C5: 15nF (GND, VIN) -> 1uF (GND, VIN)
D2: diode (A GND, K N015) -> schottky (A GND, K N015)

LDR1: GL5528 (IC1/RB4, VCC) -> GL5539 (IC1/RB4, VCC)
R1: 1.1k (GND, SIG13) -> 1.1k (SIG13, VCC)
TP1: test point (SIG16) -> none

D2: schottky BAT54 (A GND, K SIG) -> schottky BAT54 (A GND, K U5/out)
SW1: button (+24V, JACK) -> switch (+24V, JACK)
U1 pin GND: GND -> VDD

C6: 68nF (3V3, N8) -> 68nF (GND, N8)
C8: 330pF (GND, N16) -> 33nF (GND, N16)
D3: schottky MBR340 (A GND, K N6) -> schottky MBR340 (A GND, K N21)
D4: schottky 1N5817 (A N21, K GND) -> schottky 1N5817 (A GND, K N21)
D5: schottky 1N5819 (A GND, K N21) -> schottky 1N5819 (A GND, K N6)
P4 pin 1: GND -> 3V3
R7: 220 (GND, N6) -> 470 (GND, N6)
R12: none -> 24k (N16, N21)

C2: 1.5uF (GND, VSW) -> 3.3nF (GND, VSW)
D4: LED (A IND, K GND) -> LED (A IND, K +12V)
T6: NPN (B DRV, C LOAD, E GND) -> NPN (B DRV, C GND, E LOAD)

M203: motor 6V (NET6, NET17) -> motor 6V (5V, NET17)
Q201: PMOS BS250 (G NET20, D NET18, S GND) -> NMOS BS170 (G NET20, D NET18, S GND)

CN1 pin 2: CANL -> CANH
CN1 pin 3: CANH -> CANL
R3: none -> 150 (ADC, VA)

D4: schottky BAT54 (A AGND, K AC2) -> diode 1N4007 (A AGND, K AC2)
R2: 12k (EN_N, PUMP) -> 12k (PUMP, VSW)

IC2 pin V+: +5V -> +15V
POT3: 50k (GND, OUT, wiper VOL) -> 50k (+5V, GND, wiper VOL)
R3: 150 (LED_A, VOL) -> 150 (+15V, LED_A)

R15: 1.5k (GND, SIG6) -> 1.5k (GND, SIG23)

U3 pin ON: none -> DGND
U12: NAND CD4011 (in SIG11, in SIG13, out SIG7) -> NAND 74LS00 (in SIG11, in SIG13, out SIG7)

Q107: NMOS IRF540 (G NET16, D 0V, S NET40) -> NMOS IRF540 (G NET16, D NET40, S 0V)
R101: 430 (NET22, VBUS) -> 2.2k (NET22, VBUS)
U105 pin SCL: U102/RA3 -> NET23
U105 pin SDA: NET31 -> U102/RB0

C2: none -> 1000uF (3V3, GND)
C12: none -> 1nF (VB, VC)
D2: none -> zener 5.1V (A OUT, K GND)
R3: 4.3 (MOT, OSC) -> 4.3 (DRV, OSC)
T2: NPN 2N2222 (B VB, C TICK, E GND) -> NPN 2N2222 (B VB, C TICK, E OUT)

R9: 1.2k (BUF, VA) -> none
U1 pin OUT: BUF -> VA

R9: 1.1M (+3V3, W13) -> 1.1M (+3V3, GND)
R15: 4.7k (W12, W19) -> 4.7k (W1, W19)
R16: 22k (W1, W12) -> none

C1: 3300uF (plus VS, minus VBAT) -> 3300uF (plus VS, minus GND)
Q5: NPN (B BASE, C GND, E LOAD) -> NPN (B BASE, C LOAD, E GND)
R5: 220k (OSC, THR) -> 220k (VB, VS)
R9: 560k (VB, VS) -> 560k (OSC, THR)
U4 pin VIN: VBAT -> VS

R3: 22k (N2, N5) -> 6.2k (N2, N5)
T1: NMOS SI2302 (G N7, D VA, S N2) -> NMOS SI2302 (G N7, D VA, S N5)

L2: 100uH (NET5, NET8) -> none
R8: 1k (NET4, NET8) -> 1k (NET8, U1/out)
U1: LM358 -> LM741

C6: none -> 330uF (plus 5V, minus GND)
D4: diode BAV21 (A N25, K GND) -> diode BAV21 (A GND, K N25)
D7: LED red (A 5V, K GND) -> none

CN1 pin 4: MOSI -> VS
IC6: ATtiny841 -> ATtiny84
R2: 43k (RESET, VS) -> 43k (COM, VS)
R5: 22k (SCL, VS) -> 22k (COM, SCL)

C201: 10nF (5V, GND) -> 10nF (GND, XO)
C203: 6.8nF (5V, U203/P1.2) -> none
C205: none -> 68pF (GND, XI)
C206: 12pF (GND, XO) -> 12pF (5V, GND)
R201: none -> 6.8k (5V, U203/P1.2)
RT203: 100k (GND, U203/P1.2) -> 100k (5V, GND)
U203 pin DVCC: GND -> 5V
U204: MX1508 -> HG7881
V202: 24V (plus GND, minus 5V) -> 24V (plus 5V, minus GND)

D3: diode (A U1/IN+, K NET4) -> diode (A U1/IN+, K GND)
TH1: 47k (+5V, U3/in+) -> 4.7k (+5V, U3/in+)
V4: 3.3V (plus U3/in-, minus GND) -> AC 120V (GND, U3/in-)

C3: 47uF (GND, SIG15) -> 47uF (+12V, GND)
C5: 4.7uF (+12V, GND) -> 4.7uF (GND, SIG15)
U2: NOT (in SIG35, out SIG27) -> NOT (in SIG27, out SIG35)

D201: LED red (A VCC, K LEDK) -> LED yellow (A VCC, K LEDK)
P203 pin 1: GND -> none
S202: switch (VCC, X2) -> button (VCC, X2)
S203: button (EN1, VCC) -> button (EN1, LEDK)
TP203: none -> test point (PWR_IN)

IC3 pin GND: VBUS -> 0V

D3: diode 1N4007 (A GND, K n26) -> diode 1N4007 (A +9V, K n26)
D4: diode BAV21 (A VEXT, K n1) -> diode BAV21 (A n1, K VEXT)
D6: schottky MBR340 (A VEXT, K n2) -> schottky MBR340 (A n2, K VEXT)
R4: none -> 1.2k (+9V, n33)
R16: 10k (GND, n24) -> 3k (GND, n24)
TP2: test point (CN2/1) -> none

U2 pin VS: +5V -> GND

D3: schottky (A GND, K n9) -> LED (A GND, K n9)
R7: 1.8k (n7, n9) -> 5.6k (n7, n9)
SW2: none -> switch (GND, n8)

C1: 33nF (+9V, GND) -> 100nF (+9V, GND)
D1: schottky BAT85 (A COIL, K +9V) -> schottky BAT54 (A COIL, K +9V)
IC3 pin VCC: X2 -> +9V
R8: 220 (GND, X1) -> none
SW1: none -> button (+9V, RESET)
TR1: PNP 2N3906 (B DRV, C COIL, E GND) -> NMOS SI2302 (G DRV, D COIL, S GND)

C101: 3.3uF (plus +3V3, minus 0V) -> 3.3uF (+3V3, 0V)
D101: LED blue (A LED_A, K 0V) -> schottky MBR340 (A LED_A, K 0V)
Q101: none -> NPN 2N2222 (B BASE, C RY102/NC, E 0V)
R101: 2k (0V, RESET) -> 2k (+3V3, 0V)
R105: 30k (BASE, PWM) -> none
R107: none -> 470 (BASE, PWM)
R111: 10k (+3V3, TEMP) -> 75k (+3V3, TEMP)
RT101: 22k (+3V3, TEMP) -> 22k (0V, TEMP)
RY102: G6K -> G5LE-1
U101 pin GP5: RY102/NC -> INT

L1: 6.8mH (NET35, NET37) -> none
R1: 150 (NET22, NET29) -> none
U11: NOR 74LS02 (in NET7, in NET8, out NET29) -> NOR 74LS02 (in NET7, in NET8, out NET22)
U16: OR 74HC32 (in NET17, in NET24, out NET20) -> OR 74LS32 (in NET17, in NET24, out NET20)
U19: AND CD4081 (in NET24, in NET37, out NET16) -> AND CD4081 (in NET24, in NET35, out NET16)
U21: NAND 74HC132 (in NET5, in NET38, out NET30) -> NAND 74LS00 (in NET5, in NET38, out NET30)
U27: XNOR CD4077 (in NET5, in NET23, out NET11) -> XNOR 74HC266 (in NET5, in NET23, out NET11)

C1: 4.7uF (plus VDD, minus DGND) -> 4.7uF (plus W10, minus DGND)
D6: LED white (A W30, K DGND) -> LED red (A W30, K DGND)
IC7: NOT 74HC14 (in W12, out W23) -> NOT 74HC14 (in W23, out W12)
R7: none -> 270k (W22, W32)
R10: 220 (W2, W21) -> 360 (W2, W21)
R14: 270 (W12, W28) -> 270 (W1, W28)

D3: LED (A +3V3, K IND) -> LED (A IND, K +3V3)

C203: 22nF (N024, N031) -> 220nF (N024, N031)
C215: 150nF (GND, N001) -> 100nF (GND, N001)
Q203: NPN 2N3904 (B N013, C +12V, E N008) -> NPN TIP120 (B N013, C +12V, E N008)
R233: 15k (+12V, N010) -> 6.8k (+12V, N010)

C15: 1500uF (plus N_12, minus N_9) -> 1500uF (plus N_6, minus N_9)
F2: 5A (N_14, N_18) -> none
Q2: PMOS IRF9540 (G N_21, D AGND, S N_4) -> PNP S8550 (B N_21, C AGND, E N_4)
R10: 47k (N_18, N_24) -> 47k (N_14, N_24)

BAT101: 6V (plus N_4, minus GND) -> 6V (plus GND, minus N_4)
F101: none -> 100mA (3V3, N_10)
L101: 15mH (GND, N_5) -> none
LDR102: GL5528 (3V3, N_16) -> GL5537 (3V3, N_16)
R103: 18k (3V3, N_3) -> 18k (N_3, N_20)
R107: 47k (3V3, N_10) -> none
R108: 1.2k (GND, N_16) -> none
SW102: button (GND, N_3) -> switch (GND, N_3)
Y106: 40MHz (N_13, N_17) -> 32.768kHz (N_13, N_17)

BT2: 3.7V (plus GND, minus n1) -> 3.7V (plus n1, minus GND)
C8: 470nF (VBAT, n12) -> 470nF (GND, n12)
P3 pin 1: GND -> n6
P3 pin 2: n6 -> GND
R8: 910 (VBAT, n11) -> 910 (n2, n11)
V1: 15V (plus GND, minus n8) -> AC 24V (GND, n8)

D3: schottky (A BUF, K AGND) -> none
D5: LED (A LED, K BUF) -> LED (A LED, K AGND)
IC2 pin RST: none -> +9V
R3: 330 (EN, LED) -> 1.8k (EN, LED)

☆ ☆ ☆ ☆ ☆ ☆ ☆

TASK STATEMENT:
Within the listing, how many lines carry the word "LOAD"? Answer with the number alone.

ANSWER SPACE:
2